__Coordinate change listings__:

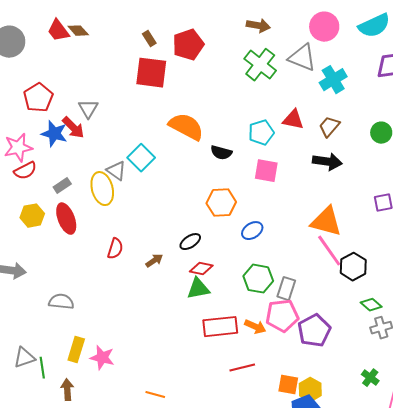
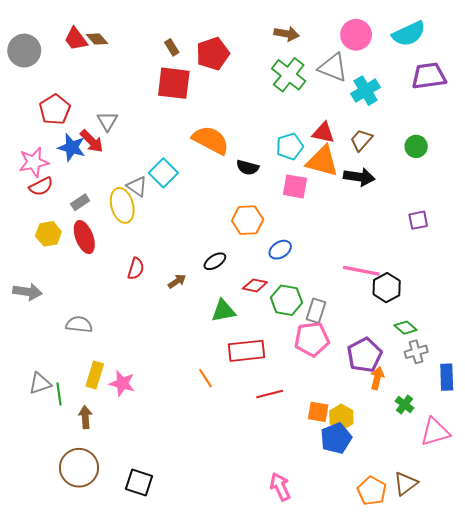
orange triangle: (326, 222) -> (322, 161), moved
pink line: (329, 251) -> (361, 271), turned -44
red diamond: (201, 269) -> (255, 285), moved
orange arrow: (255, 327) -> (377, 378), moved, turned -100
purple pentagon: (314, 331) -> (364, 355), moved
orange line: (155, 395) -> (205, 378), moved, turned 42

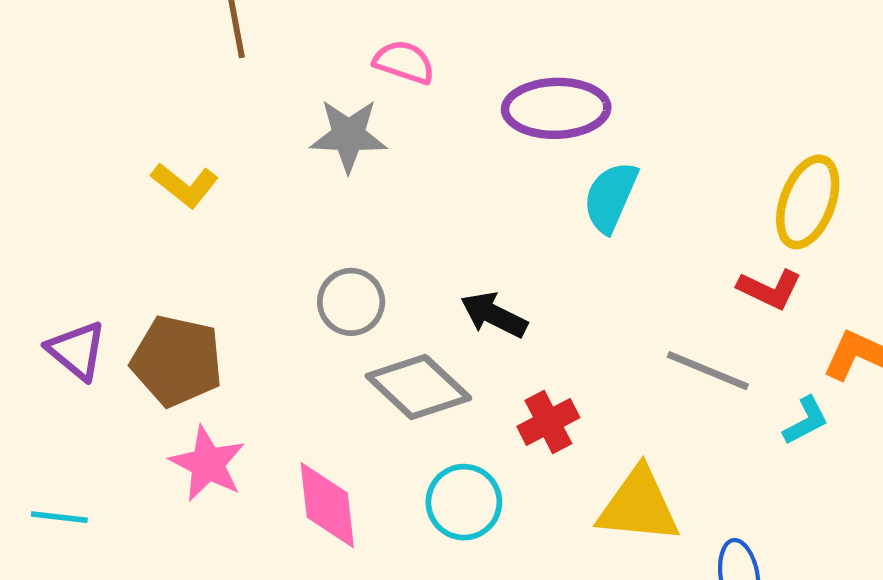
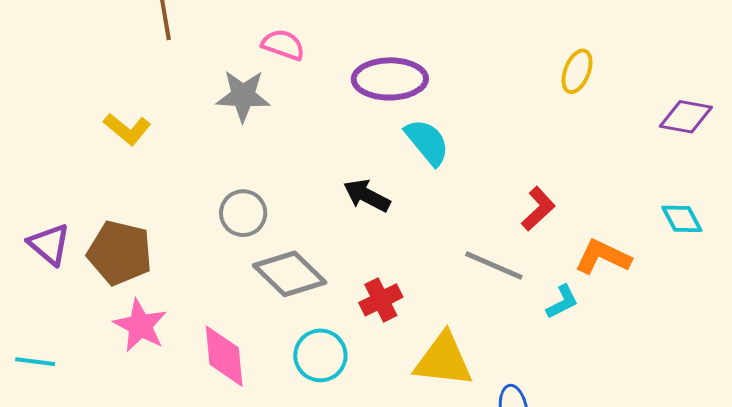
cyan semicircle: (610, 197) -> (427, 142), turned 116
yellow ellipse: (808, 202) -> (577, 71), moved, size x0.7
red L-shape: (770, 289) -> (538, 209), turned -69
black arrow: (494, 315) -> (367, 196), moved

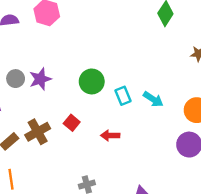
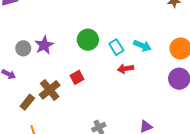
red square: (72, 123) -> (77, 77), turned 32
red arrow: (110, 135) -> (126, 69), moved

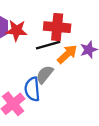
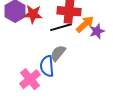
orange arrow: (67, 54) -> (85, 24), moved

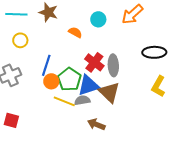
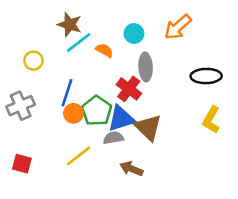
cyan line: (16, 14) -> (79, 43), moved, turned -40
gray ellipse: (113, 65) -> (146, 67), moved
yellow line: (64, 101) -> (79, 156), moved, turned -60

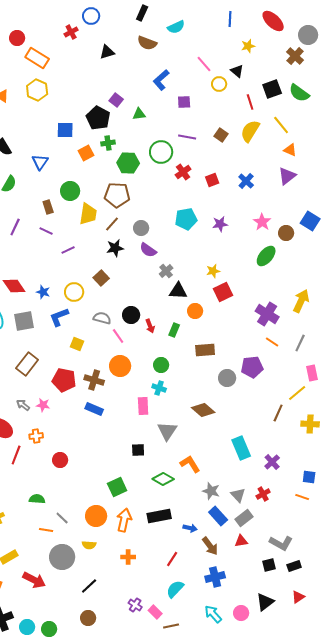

__Prompt__:
Would you reproduce the records exactly as they stand, but without the pictures?

__Task answer__:
orange triangle: (326, 222) -> (322, 161), moved
pink line: (329, 251) -> (361, 271), turned -44
red diamond: (201, 269) -> (255, 285), moved
orange arrow: (255, 327) -> (377, 378), moved, turned -100
purple pentagon: (314, 331) -> (364, 355), moved
orange line: (155, 395) -> (205, 378), moved, turned 42

cyan semicircle: (610, 197) -> (427, 142), turned 116
yellow ellipse: (808, 202) -> (577, 71), moved, size x0.7
red L-shape: (770, 289) -> (538, 209), turned -69
black arrow: (494, 315) -> (367, 196), moved

red square: (72, 123) -> (77, 77), turned 32
red arrow: (110, 135) -> (126, 69), moved

orange arrow: (67, 54) -> (85, 24), moved

cyan line: (16, 14) -> (79, 43), moved, turned -40
gray ellipse: (113, 65) -> (146, 67), moved
yellow line: (64, 101) -> (79, 156), moved, turned -60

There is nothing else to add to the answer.